WORK INSTRUCTION. If a line of the records holds the word "degrees", copy it out.
*** DATA SHOWN Section Begins ***
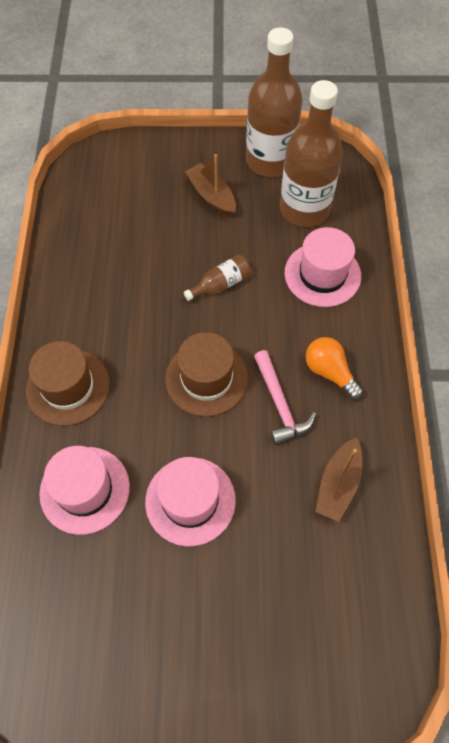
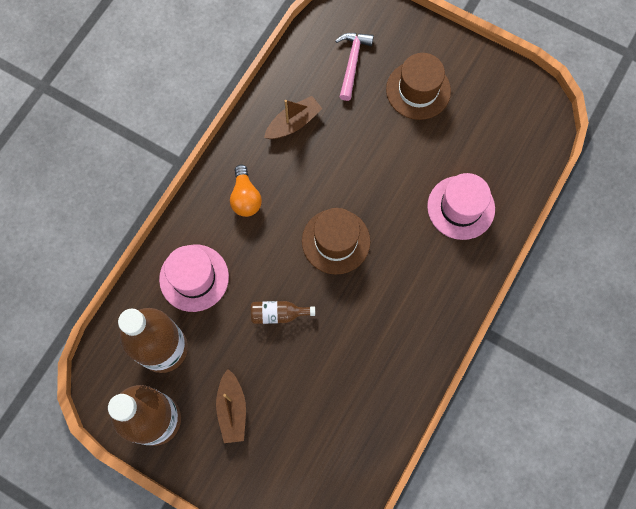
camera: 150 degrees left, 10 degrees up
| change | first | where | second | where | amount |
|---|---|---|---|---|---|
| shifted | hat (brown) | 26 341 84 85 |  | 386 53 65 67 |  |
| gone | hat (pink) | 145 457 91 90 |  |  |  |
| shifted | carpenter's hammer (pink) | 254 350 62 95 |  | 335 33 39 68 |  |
*** DATA SHOWN Section Ends ***
*** DATA SHOWN Section Begins ***
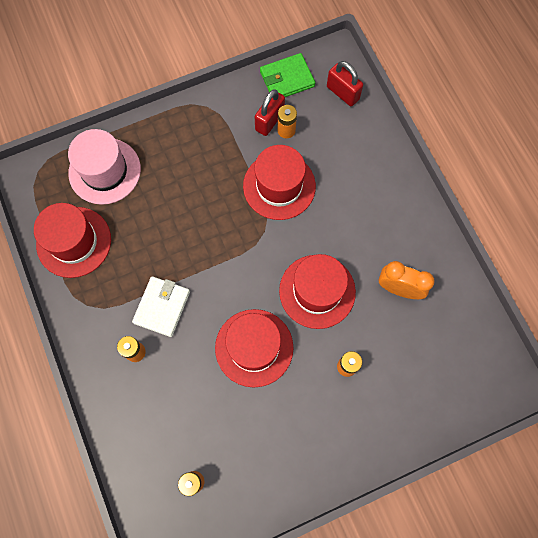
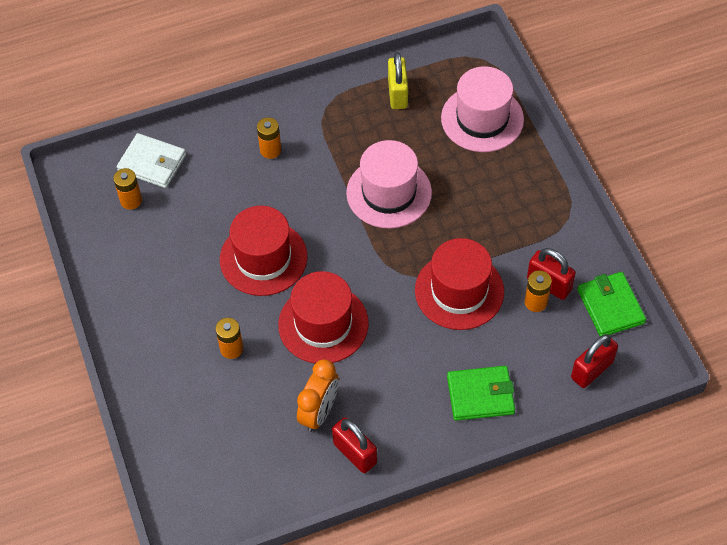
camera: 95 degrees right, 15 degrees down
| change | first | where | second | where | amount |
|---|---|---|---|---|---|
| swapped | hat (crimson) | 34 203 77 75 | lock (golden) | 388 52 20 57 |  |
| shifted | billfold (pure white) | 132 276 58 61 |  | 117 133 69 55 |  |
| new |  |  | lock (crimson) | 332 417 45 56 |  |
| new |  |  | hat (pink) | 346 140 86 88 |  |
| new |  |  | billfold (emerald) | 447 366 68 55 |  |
*** DATA SHOWN Section Ends ***
FINISHED TASK.
camera: 150 degrees left, 10 degrees up
camera: 95 degrees right, 15 degrees down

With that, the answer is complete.